**Listed entries**:

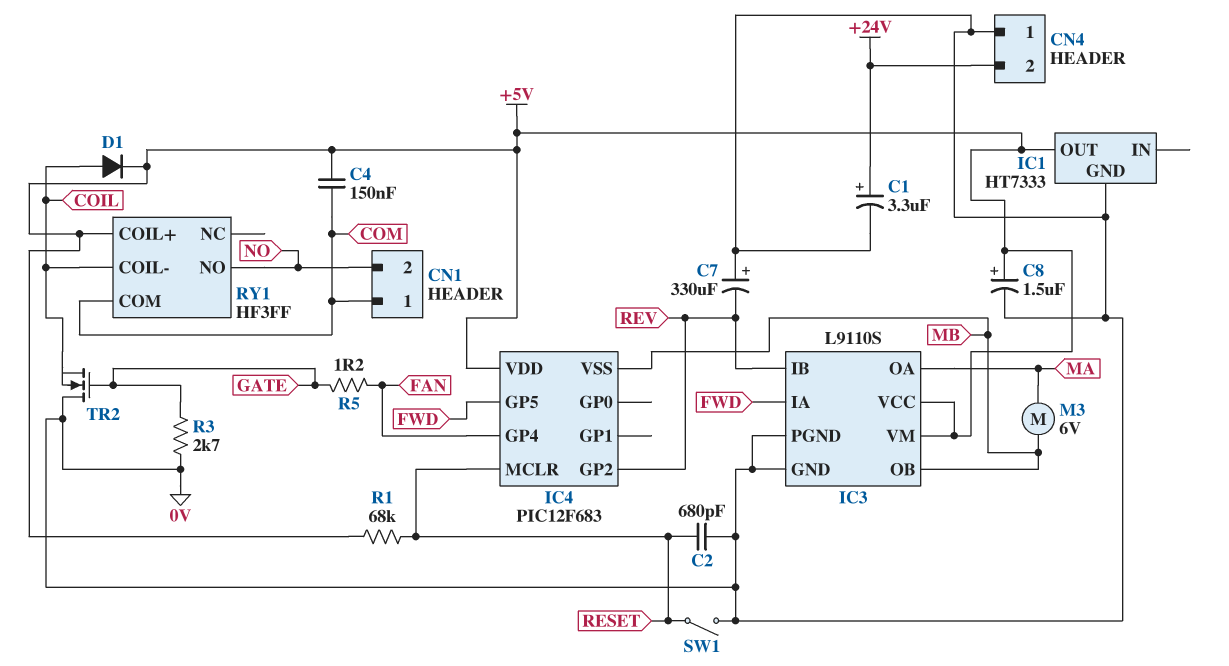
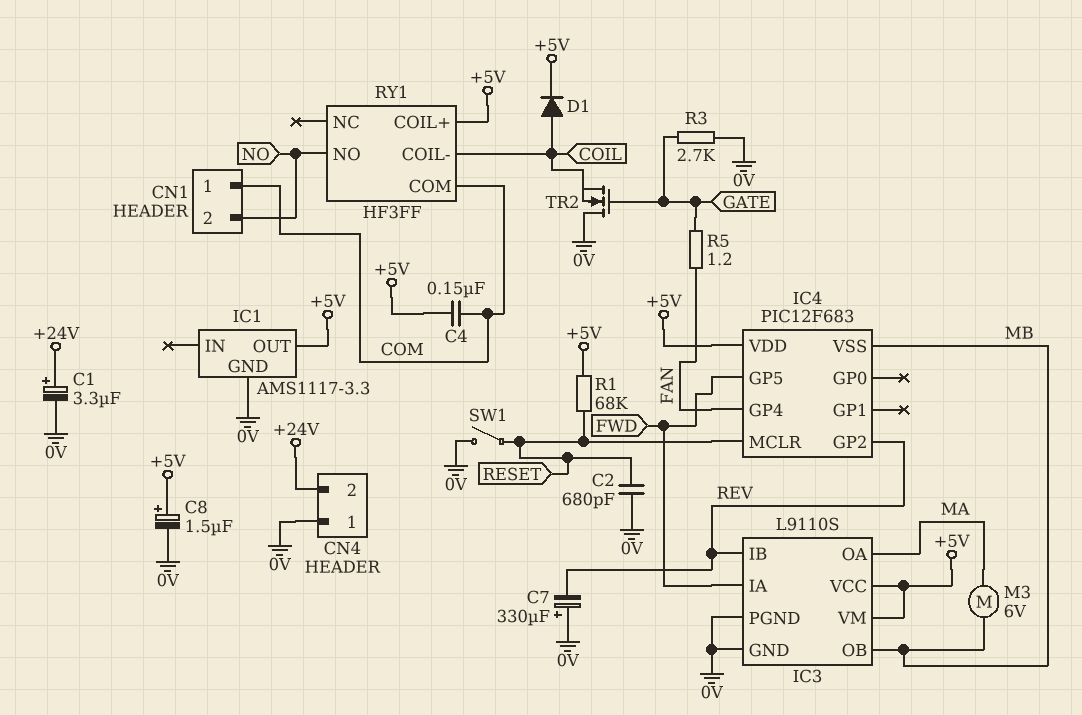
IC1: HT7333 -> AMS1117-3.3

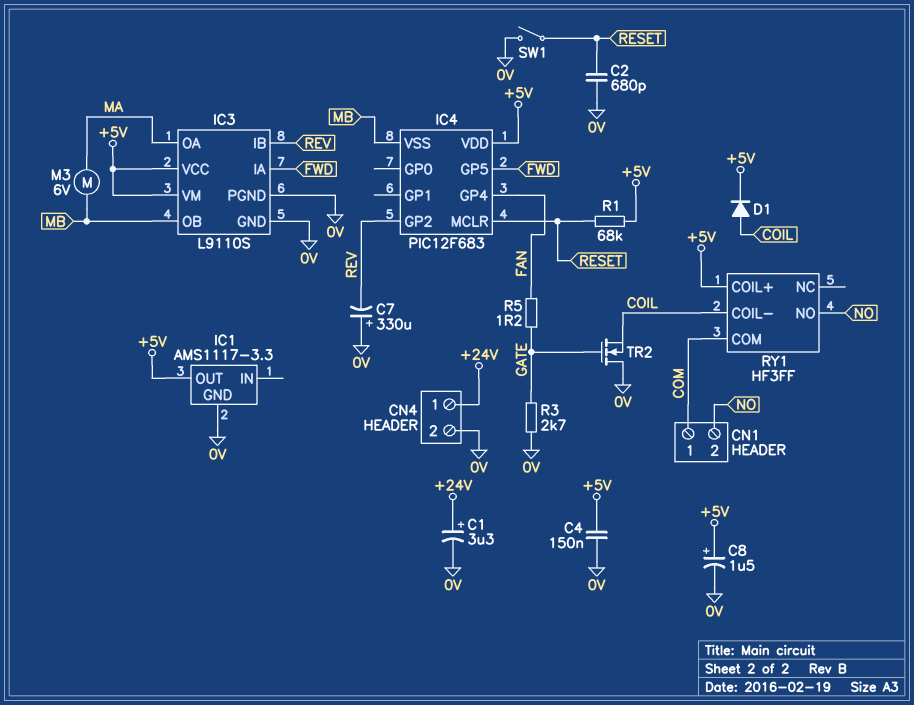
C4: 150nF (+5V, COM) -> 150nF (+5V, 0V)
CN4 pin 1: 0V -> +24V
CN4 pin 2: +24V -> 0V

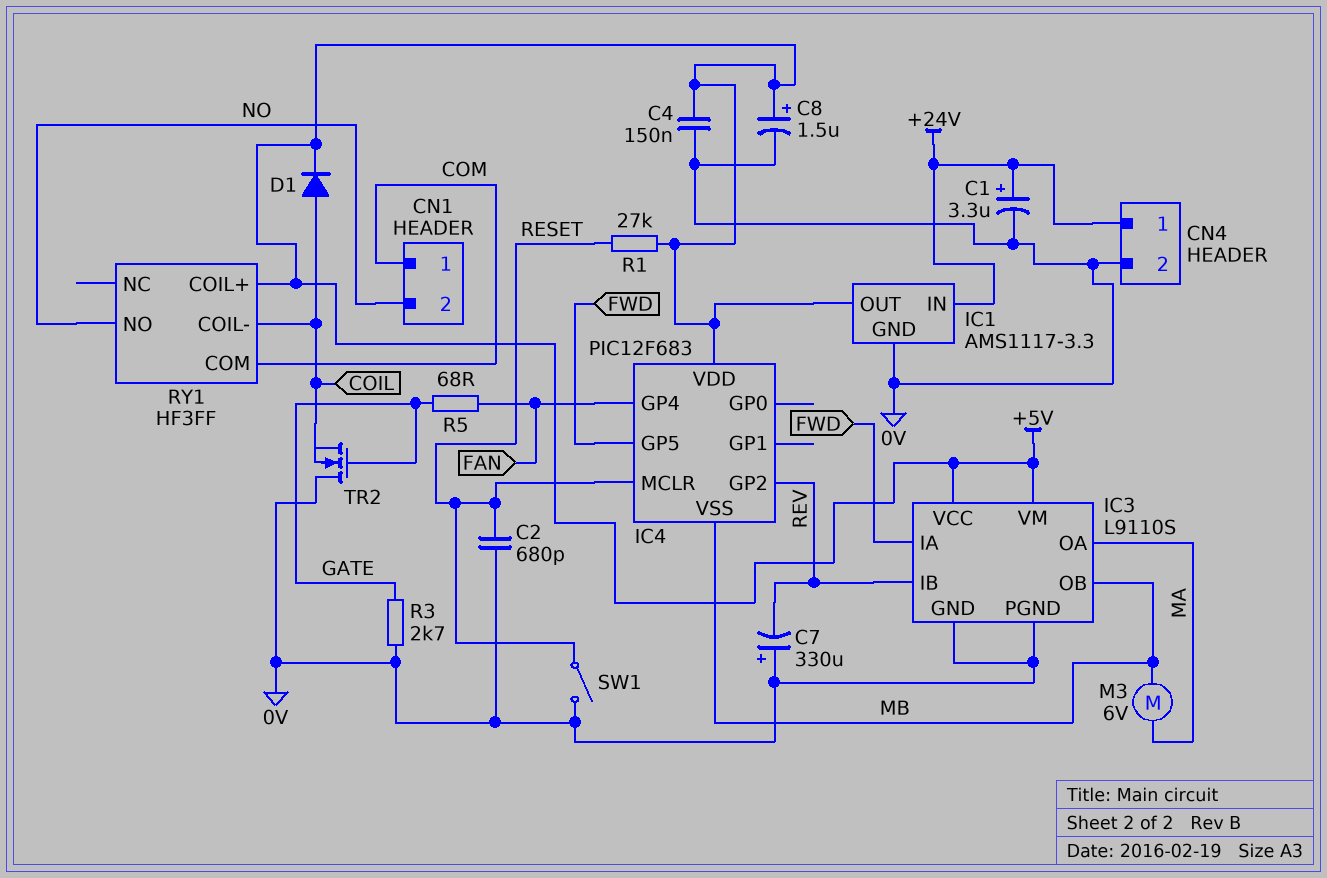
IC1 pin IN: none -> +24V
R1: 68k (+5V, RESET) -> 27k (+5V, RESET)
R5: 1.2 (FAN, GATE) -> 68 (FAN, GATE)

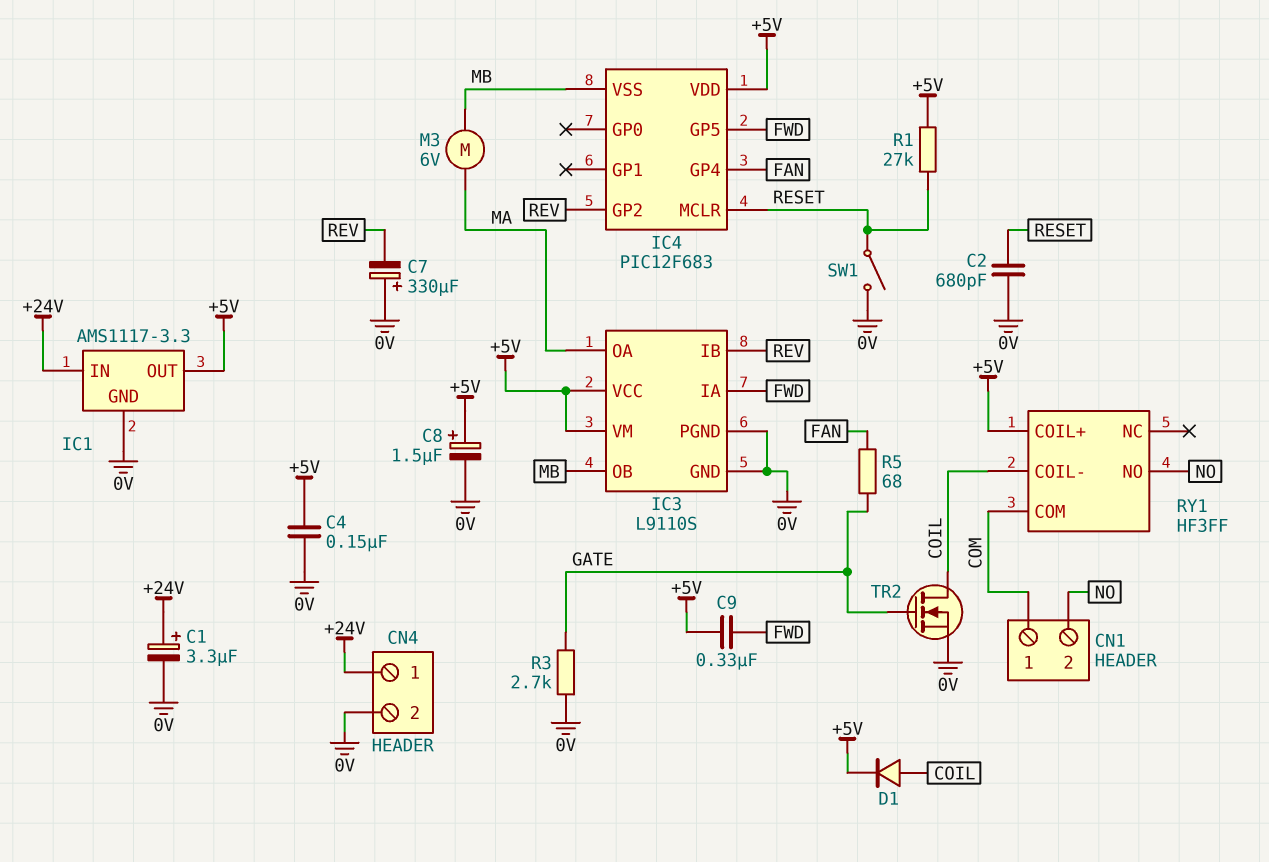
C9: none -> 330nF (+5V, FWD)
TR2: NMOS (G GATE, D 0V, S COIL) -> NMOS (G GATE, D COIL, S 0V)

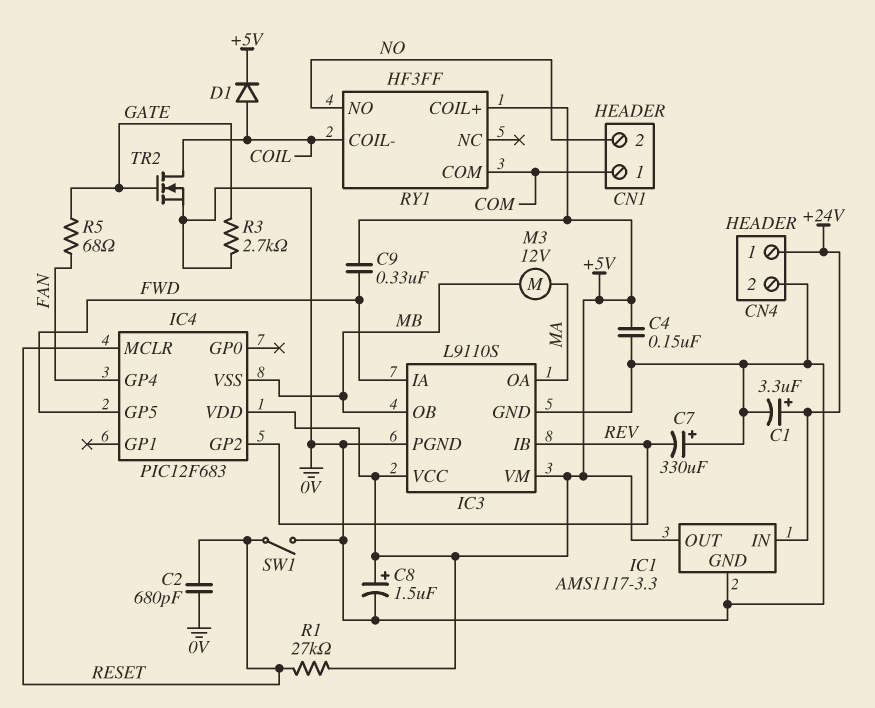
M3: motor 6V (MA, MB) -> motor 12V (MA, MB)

**What is required**: Copy all of the material word for word, and include none of its pictures.

**Answer for this exercise**:
IC1: HT7333 -> AMS1117-3.3

C4: 150nF (+5V, COM) -> 150nF (+5V, 0V)
CN4 pin 1: 0V -> +24V
CN4 pin 2: +24V -> 0V

IC1 pin IN: none -> +24V
R1: 68k (+5V, RESET) -> 27k (+5V, RESET)
R5: 1.2 (FAN, GATE) -> 68 (FAN, GATE)

C9: none -> 330nF (+5V, FWD)
TR2: NMOS (G GATE, D 0V, S COIL) -> NMOS (G GATE, D COIL, S 0V)

M3: motor 6V (MA, MB) -> motor 12V (MA, MB)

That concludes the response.